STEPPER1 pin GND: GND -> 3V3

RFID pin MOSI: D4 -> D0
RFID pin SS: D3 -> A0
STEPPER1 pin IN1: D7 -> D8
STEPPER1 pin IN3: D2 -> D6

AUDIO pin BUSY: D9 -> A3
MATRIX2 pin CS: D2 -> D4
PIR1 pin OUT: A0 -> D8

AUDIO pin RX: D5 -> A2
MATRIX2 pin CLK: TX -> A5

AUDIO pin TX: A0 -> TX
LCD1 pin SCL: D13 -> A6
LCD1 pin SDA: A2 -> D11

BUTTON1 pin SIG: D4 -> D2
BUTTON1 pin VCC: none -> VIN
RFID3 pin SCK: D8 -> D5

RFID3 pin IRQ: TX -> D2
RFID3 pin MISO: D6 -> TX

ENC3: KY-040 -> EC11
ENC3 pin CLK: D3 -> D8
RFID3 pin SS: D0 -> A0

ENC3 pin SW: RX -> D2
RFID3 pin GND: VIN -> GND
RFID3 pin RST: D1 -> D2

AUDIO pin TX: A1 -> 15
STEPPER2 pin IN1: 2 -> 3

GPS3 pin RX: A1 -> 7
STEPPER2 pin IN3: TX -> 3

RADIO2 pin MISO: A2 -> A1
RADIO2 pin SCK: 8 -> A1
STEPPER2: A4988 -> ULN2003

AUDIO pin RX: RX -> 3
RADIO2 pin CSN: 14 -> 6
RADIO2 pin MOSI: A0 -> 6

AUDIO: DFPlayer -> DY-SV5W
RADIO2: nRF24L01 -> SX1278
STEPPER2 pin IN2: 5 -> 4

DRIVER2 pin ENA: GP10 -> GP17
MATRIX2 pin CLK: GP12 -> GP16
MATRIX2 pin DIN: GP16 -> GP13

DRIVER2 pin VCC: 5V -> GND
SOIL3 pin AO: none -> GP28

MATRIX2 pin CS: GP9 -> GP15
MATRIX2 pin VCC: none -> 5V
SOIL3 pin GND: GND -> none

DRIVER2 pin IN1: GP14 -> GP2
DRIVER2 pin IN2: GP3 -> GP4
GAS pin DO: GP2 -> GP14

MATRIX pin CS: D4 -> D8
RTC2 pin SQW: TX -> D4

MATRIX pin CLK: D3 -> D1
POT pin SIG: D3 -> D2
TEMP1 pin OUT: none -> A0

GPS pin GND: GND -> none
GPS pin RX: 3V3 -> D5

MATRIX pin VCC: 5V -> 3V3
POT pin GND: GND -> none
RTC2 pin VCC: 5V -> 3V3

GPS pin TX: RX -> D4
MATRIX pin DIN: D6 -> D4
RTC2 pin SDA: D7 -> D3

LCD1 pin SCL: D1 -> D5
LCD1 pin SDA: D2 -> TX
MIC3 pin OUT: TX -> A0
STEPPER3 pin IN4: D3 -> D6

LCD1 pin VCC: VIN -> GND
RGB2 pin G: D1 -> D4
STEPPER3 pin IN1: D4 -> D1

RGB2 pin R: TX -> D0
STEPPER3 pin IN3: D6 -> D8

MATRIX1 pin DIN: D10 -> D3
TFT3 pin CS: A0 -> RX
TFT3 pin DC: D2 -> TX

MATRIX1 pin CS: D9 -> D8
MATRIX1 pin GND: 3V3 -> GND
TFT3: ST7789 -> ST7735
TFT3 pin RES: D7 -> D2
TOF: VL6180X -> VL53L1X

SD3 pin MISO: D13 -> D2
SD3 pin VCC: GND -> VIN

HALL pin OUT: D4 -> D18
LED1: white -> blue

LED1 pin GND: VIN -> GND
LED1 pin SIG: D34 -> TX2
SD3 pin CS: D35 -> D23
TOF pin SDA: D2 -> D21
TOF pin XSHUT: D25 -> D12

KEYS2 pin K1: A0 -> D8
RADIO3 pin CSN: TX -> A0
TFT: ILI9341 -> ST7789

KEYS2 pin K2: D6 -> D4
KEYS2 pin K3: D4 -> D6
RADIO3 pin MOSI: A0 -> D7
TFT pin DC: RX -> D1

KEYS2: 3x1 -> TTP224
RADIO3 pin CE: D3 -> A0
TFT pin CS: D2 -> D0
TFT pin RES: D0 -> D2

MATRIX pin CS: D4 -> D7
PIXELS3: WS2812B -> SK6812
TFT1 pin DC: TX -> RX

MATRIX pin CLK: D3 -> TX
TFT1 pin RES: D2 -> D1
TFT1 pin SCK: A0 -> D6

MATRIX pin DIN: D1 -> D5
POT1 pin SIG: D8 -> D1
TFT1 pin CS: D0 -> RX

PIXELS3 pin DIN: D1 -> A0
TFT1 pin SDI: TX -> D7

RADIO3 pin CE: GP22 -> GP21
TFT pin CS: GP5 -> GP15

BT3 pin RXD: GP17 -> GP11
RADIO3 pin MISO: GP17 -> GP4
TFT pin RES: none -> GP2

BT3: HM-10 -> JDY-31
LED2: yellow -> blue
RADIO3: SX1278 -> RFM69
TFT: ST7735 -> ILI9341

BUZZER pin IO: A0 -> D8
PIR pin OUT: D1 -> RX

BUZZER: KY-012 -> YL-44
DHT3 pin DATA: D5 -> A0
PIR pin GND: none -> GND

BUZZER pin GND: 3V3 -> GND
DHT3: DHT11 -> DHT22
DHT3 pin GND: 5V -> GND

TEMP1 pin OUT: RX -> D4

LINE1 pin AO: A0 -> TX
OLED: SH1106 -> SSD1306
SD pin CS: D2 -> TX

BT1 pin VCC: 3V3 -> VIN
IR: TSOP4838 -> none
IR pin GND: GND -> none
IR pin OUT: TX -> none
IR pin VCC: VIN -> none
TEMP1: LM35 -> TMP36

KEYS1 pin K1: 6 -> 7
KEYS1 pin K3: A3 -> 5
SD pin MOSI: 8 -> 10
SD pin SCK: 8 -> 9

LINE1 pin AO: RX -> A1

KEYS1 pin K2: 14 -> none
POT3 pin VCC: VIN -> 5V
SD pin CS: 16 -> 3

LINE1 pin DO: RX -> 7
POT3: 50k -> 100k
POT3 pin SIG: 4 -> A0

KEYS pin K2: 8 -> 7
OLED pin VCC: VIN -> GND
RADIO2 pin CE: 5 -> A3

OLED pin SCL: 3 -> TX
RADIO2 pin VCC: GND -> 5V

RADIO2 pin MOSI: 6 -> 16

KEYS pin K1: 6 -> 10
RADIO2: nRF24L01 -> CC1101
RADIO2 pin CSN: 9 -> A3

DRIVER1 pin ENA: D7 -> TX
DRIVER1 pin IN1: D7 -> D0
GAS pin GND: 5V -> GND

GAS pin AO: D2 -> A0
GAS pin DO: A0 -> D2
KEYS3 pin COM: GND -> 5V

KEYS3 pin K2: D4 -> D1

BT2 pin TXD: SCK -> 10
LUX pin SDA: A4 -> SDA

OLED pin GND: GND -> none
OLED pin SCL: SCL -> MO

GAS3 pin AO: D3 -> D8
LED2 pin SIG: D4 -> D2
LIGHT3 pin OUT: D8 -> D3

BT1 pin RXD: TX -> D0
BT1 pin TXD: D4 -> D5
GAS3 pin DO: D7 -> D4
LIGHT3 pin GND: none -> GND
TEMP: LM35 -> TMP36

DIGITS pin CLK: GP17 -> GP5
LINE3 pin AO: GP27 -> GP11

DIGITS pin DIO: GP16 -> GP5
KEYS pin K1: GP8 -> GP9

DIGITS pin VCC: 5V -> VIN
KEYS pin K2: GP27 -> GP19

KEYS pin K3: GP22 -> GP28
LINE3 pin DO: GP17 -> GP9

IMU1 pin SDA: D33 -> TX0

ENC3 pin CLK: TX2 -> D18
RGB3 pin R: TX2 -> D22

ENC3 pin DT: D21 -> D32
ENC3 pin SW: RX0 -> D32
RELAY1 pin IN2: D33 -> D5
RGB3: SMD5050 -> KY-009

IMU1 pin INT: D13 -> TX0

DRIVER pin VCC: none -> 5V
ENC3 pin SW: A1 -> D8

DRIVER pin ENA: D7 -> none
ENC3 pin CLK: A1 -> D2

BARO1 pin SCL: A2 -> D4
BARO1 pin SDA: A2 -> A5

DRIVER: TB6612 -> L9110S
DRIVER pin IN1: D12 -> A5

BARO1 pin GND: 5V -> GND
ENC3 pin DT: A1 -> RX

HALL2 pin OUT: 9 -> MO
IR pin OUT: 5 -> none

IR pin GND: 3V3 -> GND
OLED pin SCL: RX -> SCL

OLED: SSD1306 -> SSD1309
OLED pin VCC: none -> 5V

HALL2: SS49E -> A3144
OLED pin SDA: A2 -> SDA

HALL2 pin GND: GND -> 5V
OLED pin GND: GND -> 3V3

•••

_Exercise:_ Wherever the line holding "KEYS2 pin K3: D4 -> D6" falls in the entries above, copy exactly from it through the line holding "PIXELS3 pin DIN: D1 -> A0", inclusive, and add nothing.

_Exercise answer:_
KEYS2 pin K3: D4 -> D6
RADIO3 pin MOSI: A0 -> D7
TFT pin DC: RX -> D1

KEYS2: 3x1 -> TTP224
RADIO3 pin CE: D3 -> A0
TFT pin CS: D2 -> D0
TFT pin RES: D0 -> D2

MATRIX pin CS: D4 -> D7
PIXELS3: WS2812B -> SK6812
TFT1 pin DC: TX -> RX

MATRIX pin CLK: D3 -> TX
TFT1 pin RES: D2 -> D1
TFT1 pin SCK: A0 -> D6

MATRIX pin DIN: D1 -> D5
POT1 pin SIG: D8 -> D1
TFT1 pin CS: D0 -> RX

PIXELS3 pin DIN: D1 -> A0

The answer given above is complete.